::: Excerpted data :::

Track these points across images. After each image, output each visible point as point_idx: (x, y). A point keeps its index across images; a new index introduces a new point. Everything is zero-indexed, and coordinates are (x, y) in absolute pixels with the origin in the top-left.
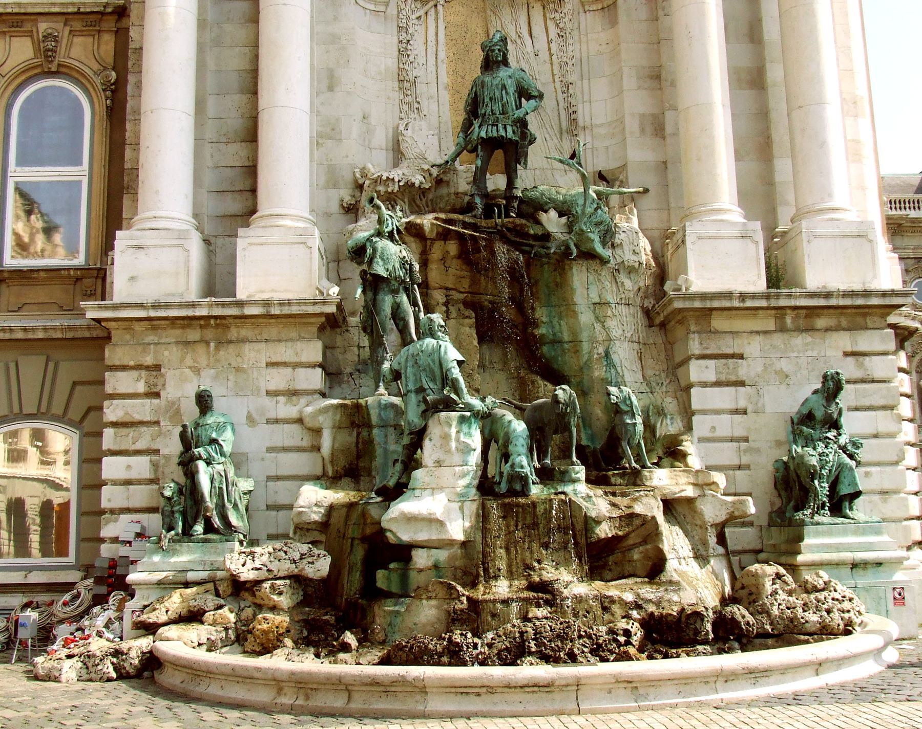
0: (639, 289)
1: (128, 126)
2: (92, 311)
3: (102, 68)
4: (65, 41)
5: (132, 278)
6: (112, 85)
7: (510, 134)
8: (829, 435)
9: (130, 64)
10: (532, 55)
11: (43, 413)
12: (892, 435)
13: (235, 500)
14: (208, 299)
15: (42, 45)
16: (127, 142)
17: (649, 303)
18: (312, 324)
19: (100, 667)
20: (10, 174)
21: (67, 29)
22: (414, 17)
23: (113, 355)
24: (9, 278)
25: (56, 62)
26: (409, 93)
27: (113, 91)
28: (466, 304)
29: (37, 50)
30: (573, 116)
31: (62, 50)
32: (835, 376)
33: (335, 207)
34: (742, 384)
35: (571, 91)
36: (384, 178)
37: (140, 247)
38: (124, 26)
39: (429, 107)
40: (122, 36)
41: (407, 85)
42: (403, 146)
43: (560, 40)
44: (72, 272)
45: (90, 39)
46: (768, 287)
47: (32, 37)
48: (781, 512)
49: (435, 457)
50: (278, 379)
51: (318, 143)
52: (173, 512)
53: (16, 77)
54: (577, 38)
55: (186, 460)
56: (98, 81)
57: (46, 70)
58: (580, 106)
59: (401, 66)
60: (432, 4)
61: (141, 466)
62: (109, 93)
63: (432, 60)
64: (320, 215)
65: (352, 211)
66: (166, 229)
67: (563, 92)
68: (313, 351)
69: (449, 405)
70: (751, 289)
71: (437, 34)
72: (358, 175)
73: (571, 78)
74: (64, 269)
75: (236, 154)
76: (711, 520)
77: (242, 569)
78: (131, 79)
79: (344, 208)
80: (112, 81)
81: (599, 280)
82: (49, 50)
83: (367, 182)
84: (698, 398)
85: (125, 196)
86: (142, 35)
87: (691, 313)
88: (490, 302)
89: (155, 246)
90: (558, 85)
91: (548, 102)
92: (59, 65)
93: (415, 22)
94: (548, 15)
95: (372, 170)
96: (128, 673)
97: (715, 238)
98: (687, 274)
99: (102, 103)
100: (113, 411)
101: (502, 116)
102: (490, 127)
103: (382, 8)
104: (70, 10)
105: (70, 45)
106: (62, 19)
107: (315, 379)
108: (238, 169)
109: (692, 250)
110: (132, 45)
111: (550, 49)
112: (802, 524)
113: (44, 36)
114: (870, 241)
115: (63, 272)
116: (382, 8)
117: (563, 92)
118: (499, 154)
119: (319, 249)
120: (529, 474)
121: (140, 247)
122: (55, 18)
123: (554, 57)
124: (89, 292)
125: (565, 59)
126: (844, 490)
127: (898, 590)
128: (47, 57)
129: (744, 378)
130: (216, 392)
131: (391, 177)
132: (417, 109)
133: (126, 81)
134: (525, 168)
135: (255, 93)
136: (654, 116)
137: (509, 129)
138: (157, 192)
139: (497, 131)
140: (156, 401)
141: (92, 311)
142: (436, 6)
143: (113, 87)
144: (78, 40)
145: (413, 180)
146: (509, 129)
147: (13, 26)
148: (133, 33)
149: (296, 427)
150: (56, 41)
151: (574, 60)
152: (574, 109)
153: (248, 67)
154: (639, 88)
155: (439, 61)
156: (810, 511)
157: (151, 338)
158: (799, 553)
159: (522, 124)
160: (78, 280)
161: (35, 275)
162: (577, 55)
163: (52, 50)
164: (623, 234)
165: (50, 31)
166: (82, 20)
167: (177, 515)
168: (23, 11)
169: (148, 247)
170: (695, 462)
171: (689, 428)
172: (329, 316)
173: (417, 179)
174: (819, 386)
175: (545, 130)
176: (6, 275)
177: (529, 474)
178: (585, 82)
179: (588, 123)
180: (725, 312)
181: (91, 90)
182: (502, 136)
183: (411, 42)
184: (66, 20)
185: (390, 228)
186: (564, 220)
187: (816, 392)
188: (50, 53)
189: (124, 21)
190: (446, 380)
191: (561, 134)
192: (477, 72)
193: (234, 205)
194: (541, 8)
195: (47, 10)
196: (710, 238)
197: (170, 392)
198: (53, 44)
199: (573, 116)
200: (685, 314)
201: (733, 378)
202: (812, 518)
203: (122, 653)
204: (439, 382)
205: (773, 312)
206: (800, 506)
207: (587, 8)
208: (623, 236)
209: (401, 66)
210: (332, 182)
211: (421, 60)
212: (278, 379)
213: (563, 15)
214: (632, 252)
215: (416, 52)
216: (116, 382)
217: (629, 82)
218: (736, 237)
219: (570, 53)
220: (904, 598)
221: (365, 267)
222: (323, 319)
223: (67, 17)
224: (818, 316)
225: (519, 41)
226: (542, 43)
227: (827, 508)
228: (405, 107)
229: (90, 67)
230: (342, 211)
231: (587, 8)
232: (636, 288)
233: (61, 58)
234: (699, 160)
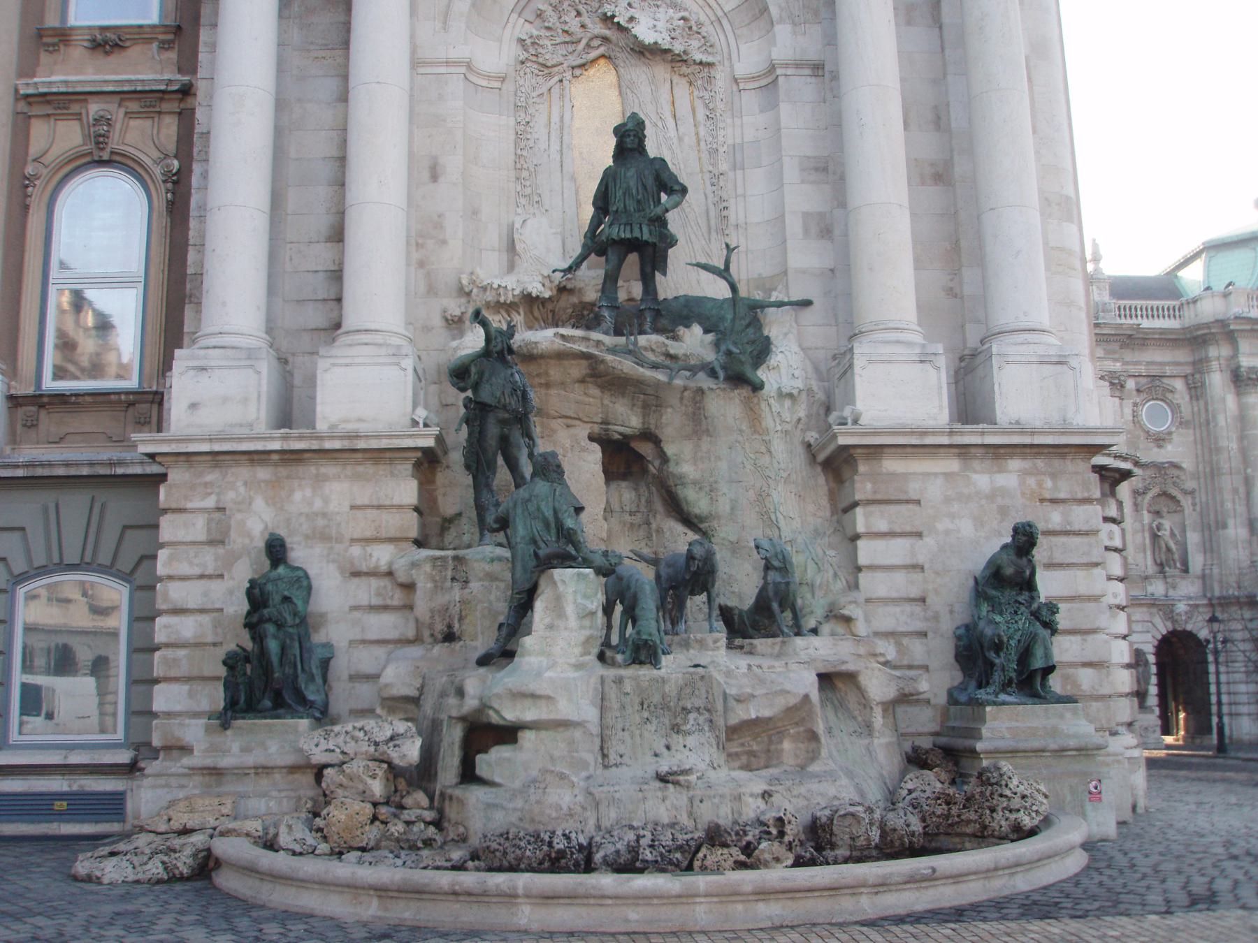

:::

Exercise directions
Rewrite the entries with "top-left" swapped for "upper-left" and everything else left as it is. Omit the pictures from your answer.

Full solution
Track these points across images. After each image, output each visible point as point_idx: (x, y). A point keeps its index across images; a new index introduces a new point. Everything is zero-indexed, and coordinates are (x, y) in absolute pixels with the origin in the upper-left.
0: (639, 289)
1: (128, 126)
2: (92, 311)
3: (102, 68)
4: (65, 41)
5: (132, 278)
6: (112, 85)
7: (510, 134)
8: (829, 435)
9: (130, 64)
10: (532, 55)
11: (43, 413)
12: (892, 435)
13: (235, 500)
14: (208, 299)
15: (42, 45)
16: (127, 142)
17: (649, 303)
18: (312, 324)
19: (100, 667)
20: (10, 174)
21: (67, 29)
22: (414, 17)
23: (113, 355)
24: (9, 278)
25: (56, 62)
26: (409, 93)
27: (113, 91)
28: (466, 304)
29: (37, 50)
30: (573, 116)
31: (62, 50)
32: (835, 376)
33: (335, 207)
34: (742, 384)
35: (571, 91)
36: (384, 178)
37: (140, 247)
38: (124, 26)
39: (429, 107)
40: (122, 36)
41: (407, 85)
42: (403, 146)
43: (560, 40)
44: (72, 272)
45: (90, 39)
46: (768, 287)
47: (32, 37)
48: (781, 512)
49: (435, 457)
50: (278, 379)
51: (318, 143)
52: (173, 512)
53: (16, 77)
54: (577, 38)
55: (186, 460)
56: (98, 81)
57: (46, 70)
58: (580, 106)
59: (401, 66)
60: (432, 4)
61: (141, 466)
62: (109, 93)
63: (432, 60)
64: (320, 215)
65: (352, 211)
66: (166, 229)
67: (563, 92)
68: (313, 351)
69: (449, 405)
70: (751, 289)
71: (437, 34)
72: (358, 175)
73: (571, 78)
74: (64, 269)
75: (236, 154)
76: (711, 520)
77: (242, 569)
78: (131, 79)
79: (344, 208)
80: (112, 81)
81: (599, 280)
82: (49, 50)
83: (367, 182)
84: (698, 398)
85: (125, 196)
86: (142, 35)
87: (691, 313)
88: (490, 302)
89: (155, 246)
90: (558, 85)
91: (548, 102)
92: (59, 65)
93: (415, 22)
94: (548, 15)
95: (372, 170)
96: (128, 673)
97: (715, 238)
98: (687, 274)
99: (102, 103)
100: (113, 411)
101: (502, 116)
102: (490, 127)
103: (382, 8)
104: (70, 10)
105: (70, 45)
106: (62, 19)
107: (315, 379)
108: (238, 169)
109: (692, 250)
110: (132, 45)
111: (550, 49)
112: (802, 524)
113: (44, 36)
114: (870, 241)
115: (63, 272)
116: (382, 8)
117: (563, 92)
118: (499, 154)
119: (319, 249)
120: (529, 474)
121: (140, 247)
122: (55, 18)
123: (554, 57)
124: (89, 292)
125: (565, 59)
126: (844, 490)
127: (898, 590)
128: (47, 57)
129: (744, 378)
130: (216, 392)
131: (391, 177)
132: (417, 109)
133: (126, 81)
134: (525, 168)
135: (255, 93)
136: (654, 116)
137: (509, 129)
138: (157, 192)
139: (497, 131)
140: (156, 401)
141: (92, 311)
142: (436, 6)
143: (113, 87)
144: (78, 40)
145: (413, 180)
146: (509, 129)
147: (13, 26)
148: (133, 33)
149: (296, 427)
150: (56, 41)
151: (574, 60)
152: (574, 109)
153: (248, 67)
154: (639, 88)
155: (439, 61)
156: (810, 511)
157: (151, 338)
158: (799, 553)
159: (522, 124)
160: (78, 280)
161: (35, 275)
162: (577, 55)
163: (52, 50)
164: (623, 234)
165: (50, 31)
166: (82, 20)
167: (177, 515)
168: (23, 11)
169: (148, 247)
170: (695, 462)
171: (689, 428)
172: (329, 316)
173: (417, 179)
174: (819, 386)
175: (545, 130)
176: (6, 275)
177: (529, 474)
178: (585, 82)
179: (588, 123)
180: (725, 312)
181: (91, 90)
182: (502, 136)
183: (411, 42)
184: (66, 20)
185: (390, 228)
186: (564, 220)
187: (816, 392)
188: (50, 53)
189: (124, 21)
190: (446, 380)
191: (561, 134)
192: (477, 72)
193: (234, 205)
194: (541, 8)
195: (47, 10)
196: (710, 238)
197: (170, 392)
198: (53, 44)
199: (573, 116)
200: (685, 314)
201: (733, 378)
202: (812, 518)
203: (122, 653)
204: (439, 382)
205: (773, 312)
206: (800, 506)
207: (587, 8)
208: (623, 236)
209: (401, 66)
210: (332, 182)
211: (421, 60)
212: (278, 379)
213: (563, 15)
214: (632, 252)
215: (416, 52)
216: (116, 382)
217: (629, 82)
218: (736, 237)
219: (570, 53)
220: (904, 598)
221: (365, 267)
222: (323, 319)
223: (67, 17)
224: (818, 316)
225: (519, 41)
226: (542, 43)
227: (827, 508)
228: (405, 107)
229: (90, 67)
230: (342, 211)
231: (587, 8)
232: (636, 288)
233: (61, 58)
234: (699, 160)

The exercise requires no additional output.